* **EXERCISE BRIEF**
Your copy must start with the line containing "[(453,332),(439,332),(440,349),(453,349),(453,332)]" and end with the last line of the entries, matching them exactly and leaving out every picture.
>>>>>
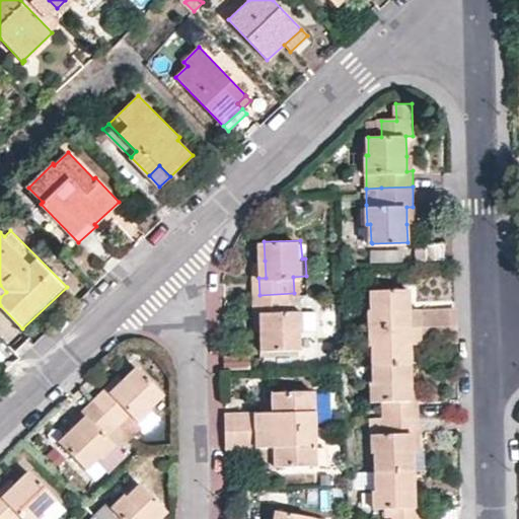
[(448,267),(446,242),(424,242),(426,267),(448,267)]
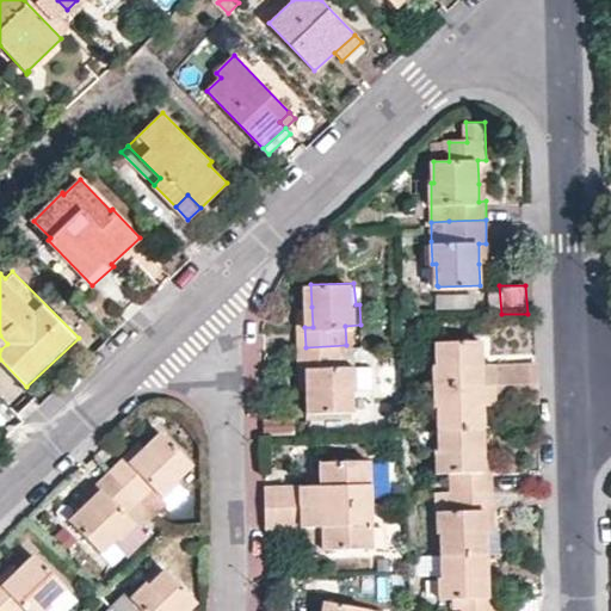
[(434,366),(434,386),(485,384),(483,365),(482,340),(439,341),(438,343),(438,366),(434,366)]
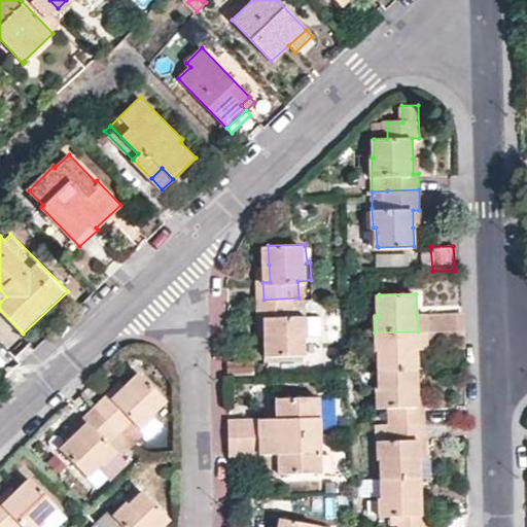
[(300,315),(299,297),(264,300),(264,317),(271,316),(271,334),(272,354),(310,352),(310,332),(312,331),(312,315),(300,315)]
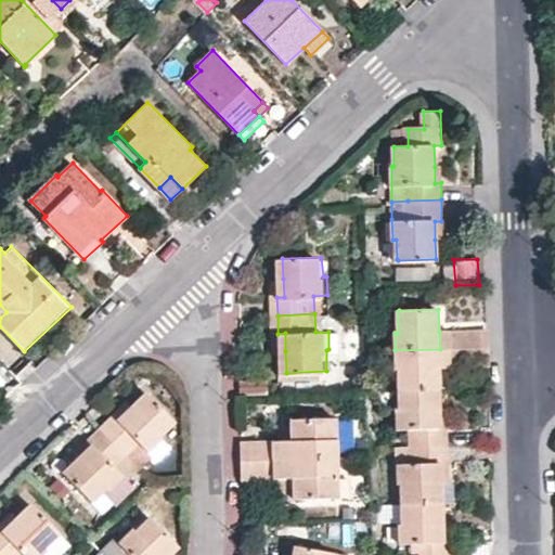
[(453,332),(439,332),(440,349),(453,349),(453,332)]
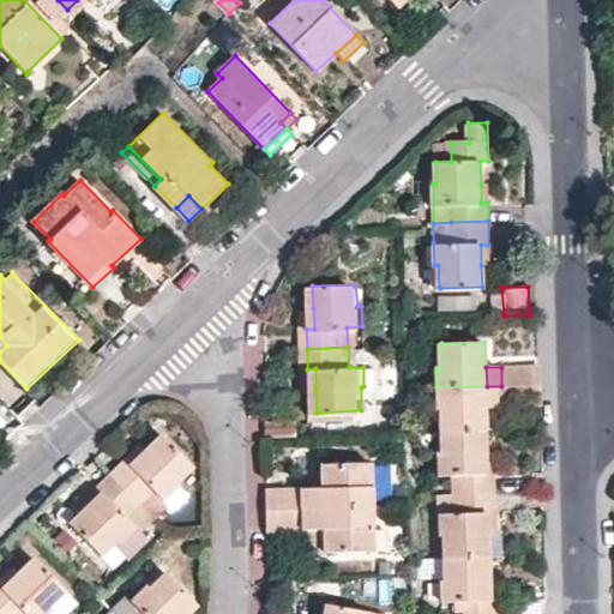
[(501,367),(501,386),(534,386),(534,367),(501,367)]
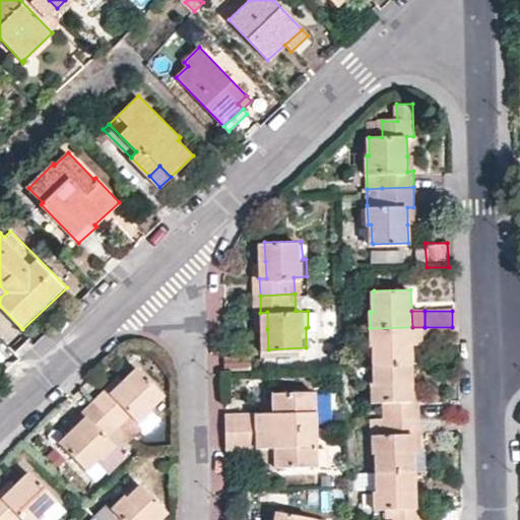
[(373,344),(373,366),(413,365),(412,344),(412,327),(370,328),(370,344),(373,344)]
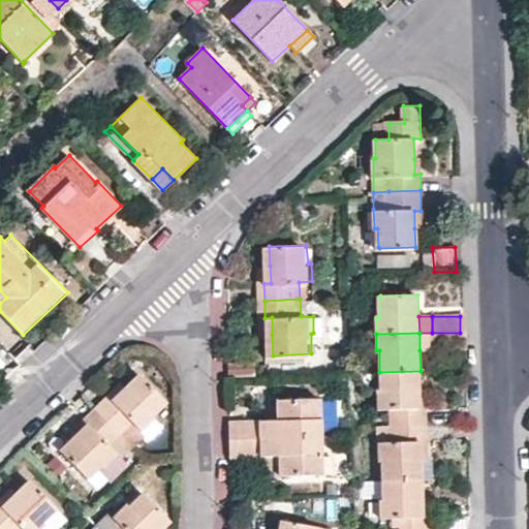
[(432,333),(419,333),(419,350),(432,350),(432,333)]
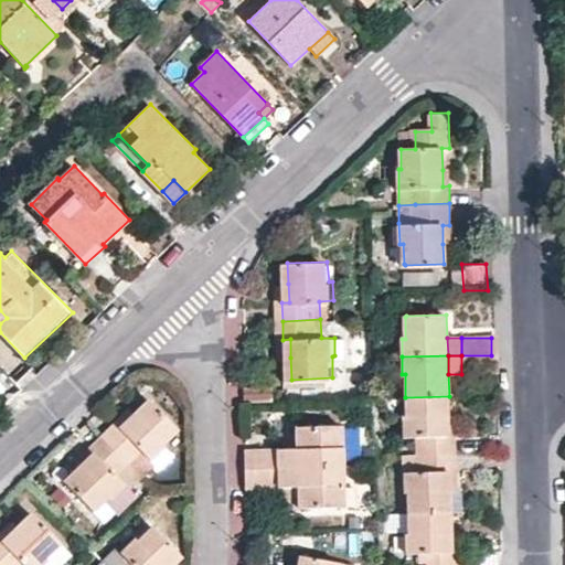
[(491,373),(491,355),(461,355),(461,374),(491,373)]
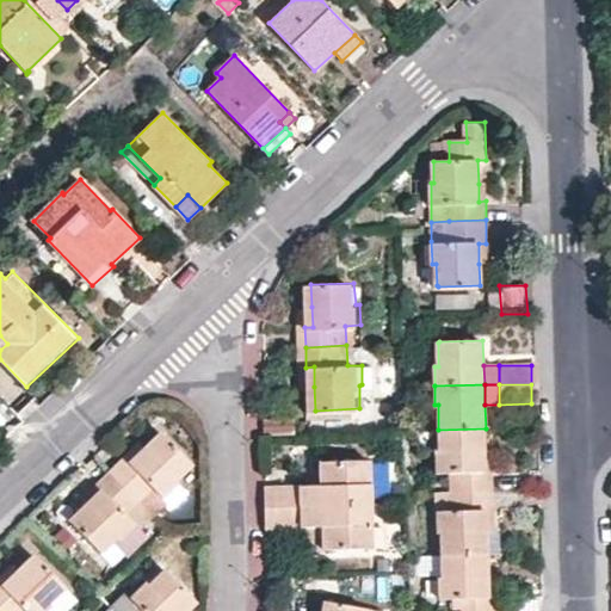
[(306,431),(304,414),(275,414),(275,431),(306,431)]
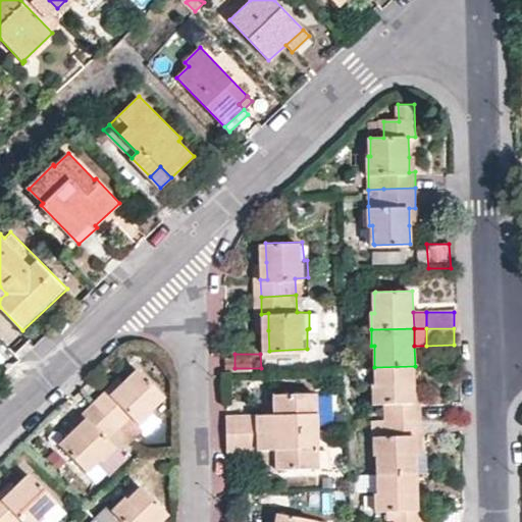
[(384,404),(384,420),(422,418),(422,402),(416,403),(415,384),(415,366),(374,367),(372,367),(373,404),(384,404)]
<<<<<
* **TASK OUTPUT**
[(453,332),(439,332),(440,349),(453,349),(453,332)]
[(501,367),(501,386),(534,386),(534,367),(501,367)]
[(373,344),(373,366),(413,365),(412,344),(412,327),(370,328),(370,344),(373,344)]
[(432,333),(419,333),(419,350),(432,350),(432,333)]
[(491,373),(491,355),(461,355),(461,374),(491,373)]
[(306,431),(304,414),(275,414),(275,431),(306,431)]
[(384,404),(384,420),(422,418),(422,402),(416,403),(415,384),(415,366),(374,367),(372,367),(373,404),(384,404)]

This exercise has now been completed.